## Scene comparison data

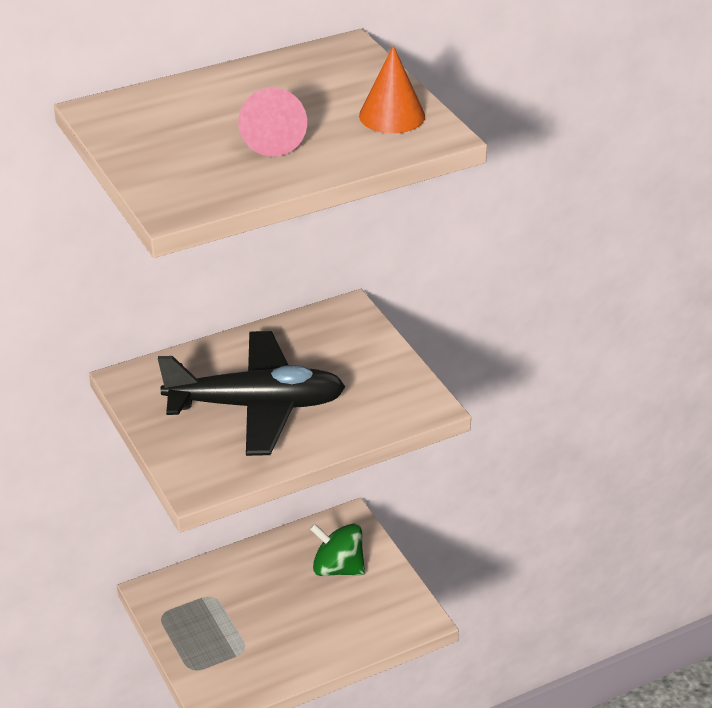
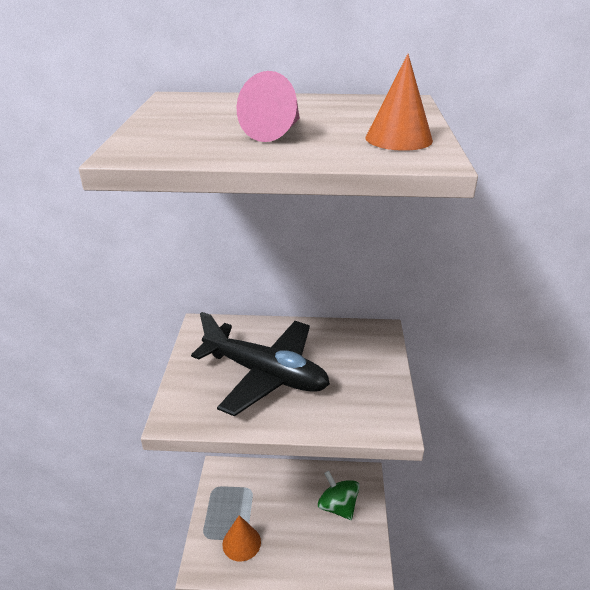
camera: 30 degrees right, 5 degrees down
(245, 655) = (241, 543): none -> orange cone

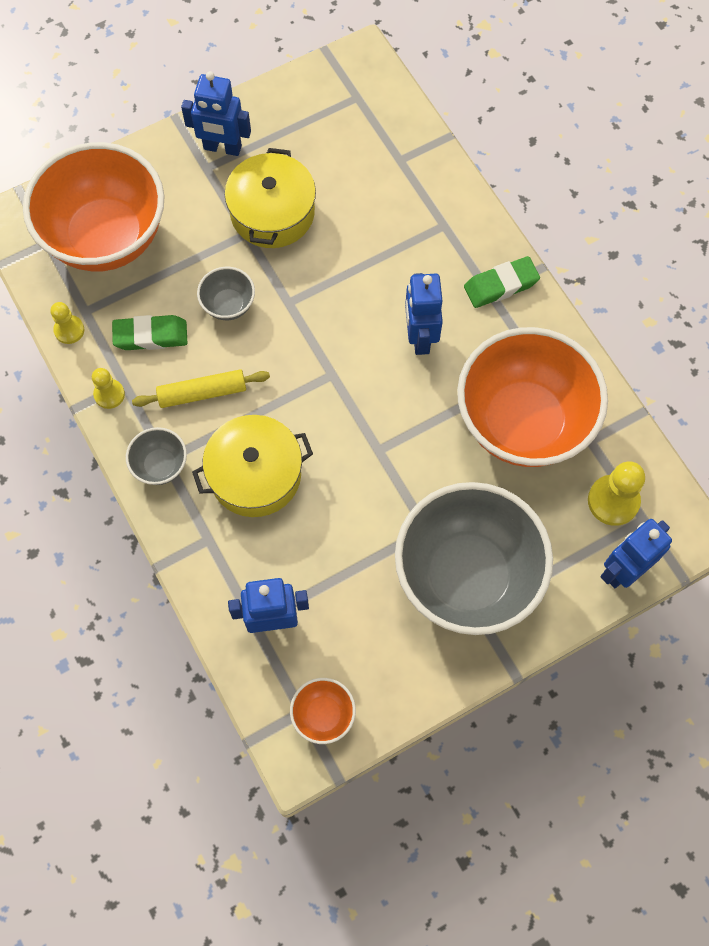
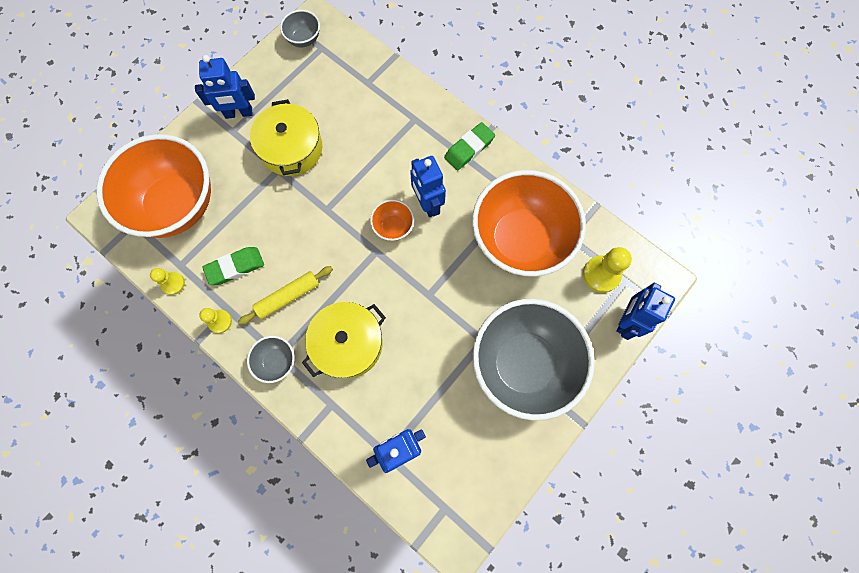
camera: 20 degrees left, 5 degrees up
(228, 305) = (284, 226): grey bowl -> grey bowl (304, 39)
(323, 715) = (461, 505): orange bowl -> orange bowl (393, 227)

## Problem to work on
Read through the entries and copy every line that includes "bowl".

## Answer to the exercise
(228, 305) = (284, 226): grey bowl -> grey bowl (304, 39)
(323, 715) = (461, 505): orange bowl -> orange bowl (393, 227)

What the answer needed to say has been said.